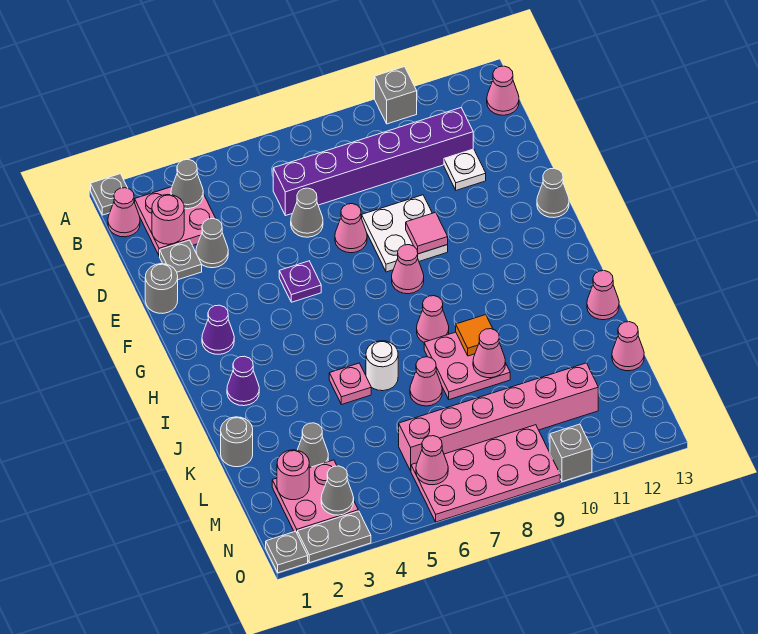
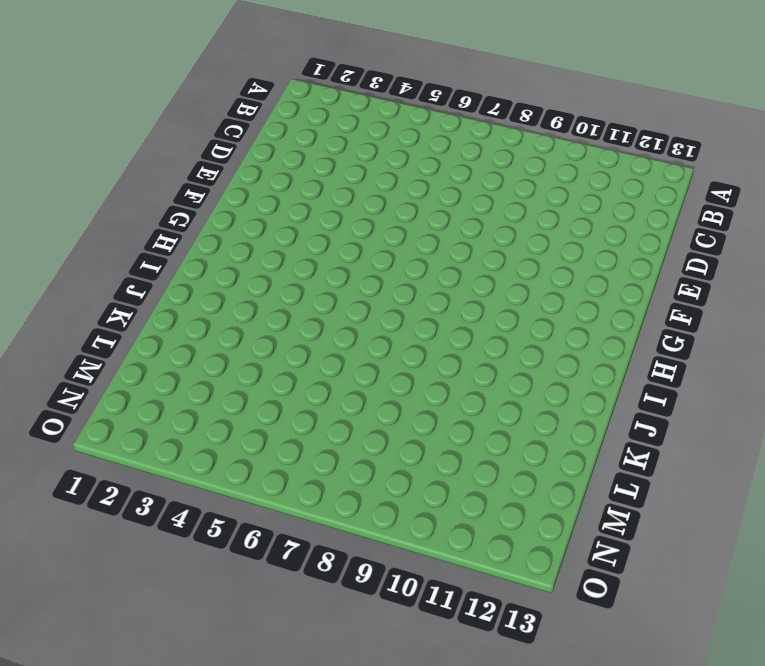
none -> grey plate A1 level 1
none -> grey brick A10 level 1
none -> pink cone B1 level 1
none -> pink plate B2:C3 level 1

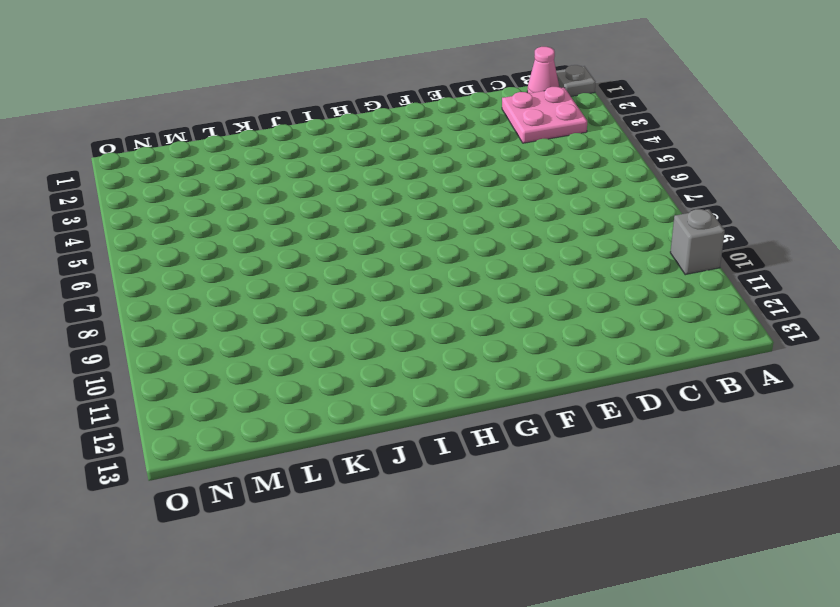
none -> pink cone B13 level 1
none -> purple brick C6:C11 level 1
none -> grey plate D2 level 1
none -> grey cone D3 level 1

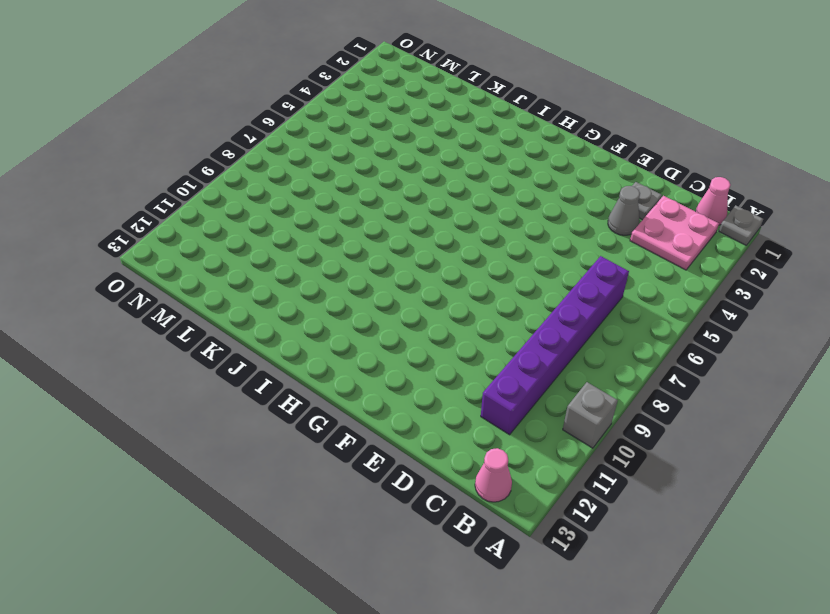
none -> grey cone D6 level 1
none -> white plate D11 level 1
none -> grey round brick E1 level 1
none -> pink cone E7 level 1

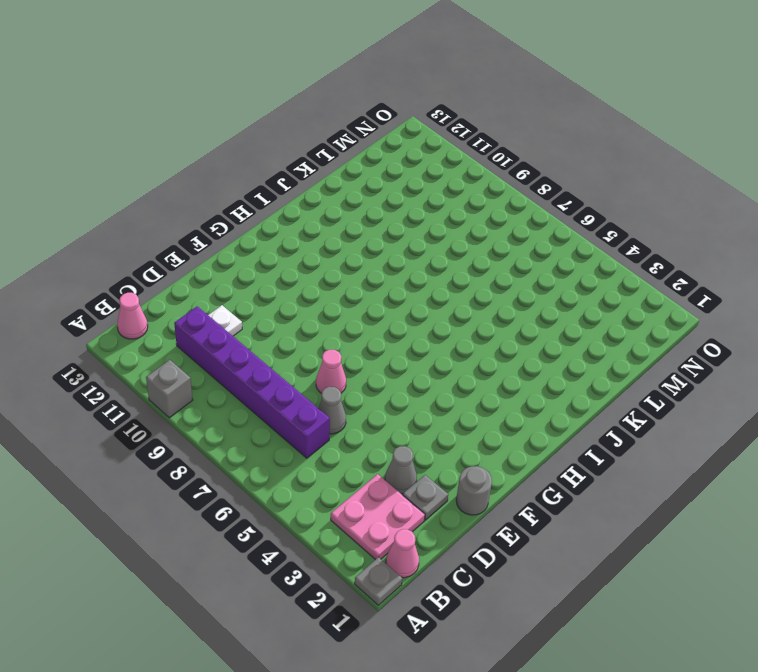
none -> white plate E8:F9 level 1
none -> purple plate F5 level 1
none -> grey cone F13 level 1
none -> purple cone G2 level 1

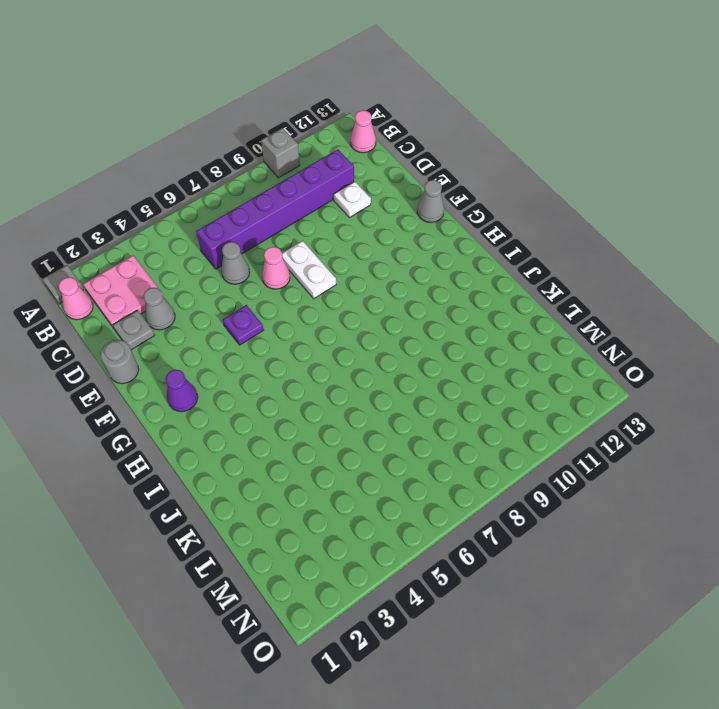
white plate E8:F8 level 1 -> white plate E8:F9 level 1
none -> pink cone G8 level 1
none -> purple cone I2 level 1
none -> pink cone I8 level 1
none -> pink plate J5 level 1

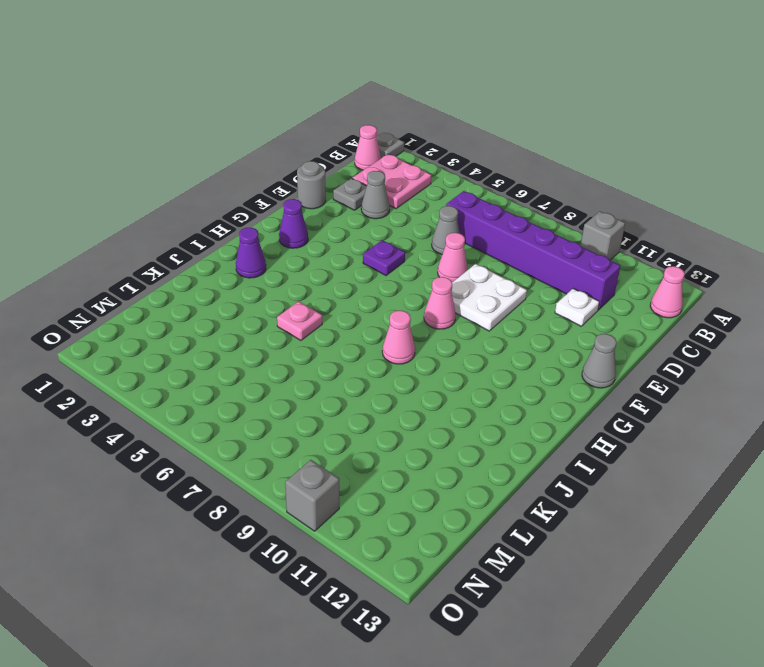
none -> white round brick J6 level 1
none -> pink plate J8:K9 level 1
none -> pink cone J13 level 1
none -> grey round brick K1 level 1

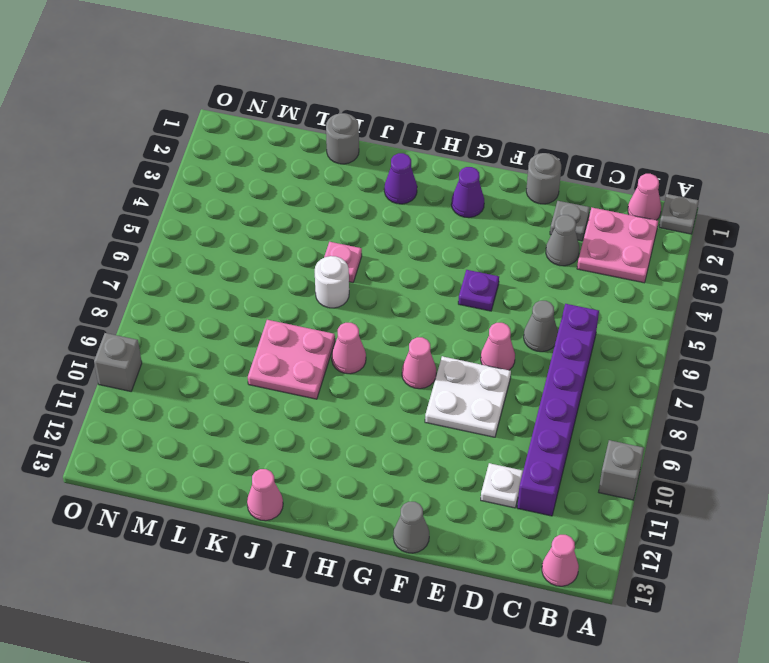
none -> pink cone K7 level 1
none -> grey cone L3 level 1
none -> pink cone L13 level 1
none -> pink plate M2:N3 level 1

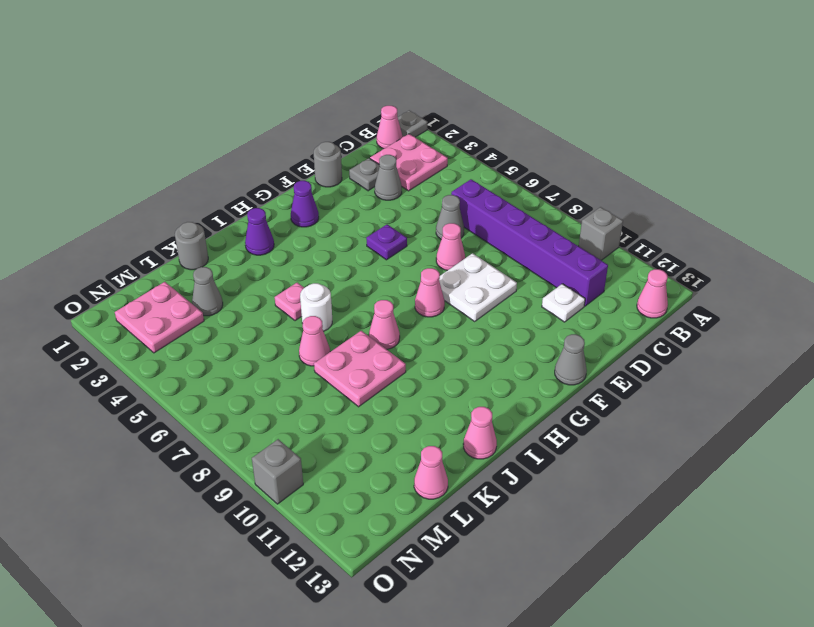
none -> pink brick M6:M11 level 1
none -> pink plate N6:O9 level 1
none -> grey plate O1 level 1
none -> grey plate O2:O3 level 1

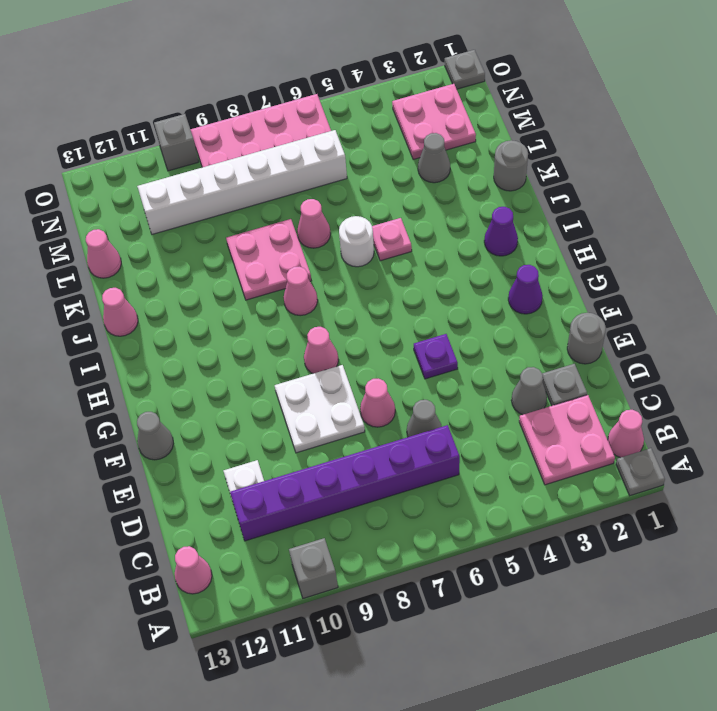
white brick M6:M11 level 1 -> pink brick M6:M11 level 1
none -> grey plate O2:O3 level 1
none -> grey cone B3 level 2
none -> pink round brick C2 level 2
none -> pink tile F9 level 2

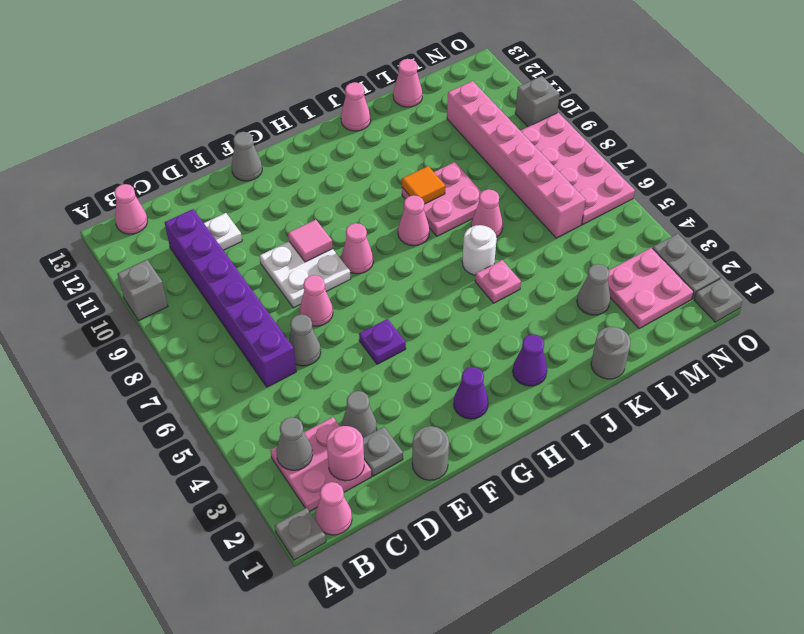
none -> pink cone K9 level 2
none -> pink round brick M2 level 2
none -> grey cone N3 level 2
none -> pink cone N6 level 2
━━━━━━━━━━
**Exercise goal**
Retype every record as it stands. None of the pictures should appear.

**Exercise solution**
none -> grey plate A1 level 1
none -> grey brick A10 level 1
none -> pink cone B1 level 1
none -> pink plate B2:C3 level 1

none -> pink cone B13 level 1
none -> purple brick C6:C11 level 1
none -> grey plate D2 level 1
none -> grey cone D3 level 1

none -> grey cone D6 level 1
none -> white plate D11 level 1
none -> grey round brick E1 level 1
none -> pink cone E7 level 1

none -> white plate E8:F9 level 1
none -> purple plate F5 level 1
none -> grey cone F13 level 1
none -> purple cone G2 level 1

white plate E8:F8 level 1 -> white plate E8:F9 level 1
none -> pink cone G8 level 1
none -> purple cone I2 level 1
none -> pink cone I8 level 1
none -> pink plate J5 level 1

none -> white round brick J6 level 1
none -> pink plate J8:K9 level 1
none -> pink cone J13 level 1
none -> grey round brick K1 level 1

none -> pink cone K7 level 1
none -> grey cone L3 level 1
none -> pink cone L13 level 1
none -> pink plate M2:N3 level 1

none -> pink brick M6:M11 level 1
none -> pink plate N6:O9 level 1
none -> grey plate O1 level 1
none -> grey plate O2:O3 level 1

white brick M6:M11 level 1 -> pink brick M6:M11 level 1
none -> grey plate O2:O3 level 1
none -> grey cone B3 level 2
none -> pink round brick C2 level 2
none -> pink tile F9 level 2

none -> pink cone K9 level 2
none -> pink round brick M2 level 2
none -> grey cone N3 level 2
none -> pink cone N6 level 2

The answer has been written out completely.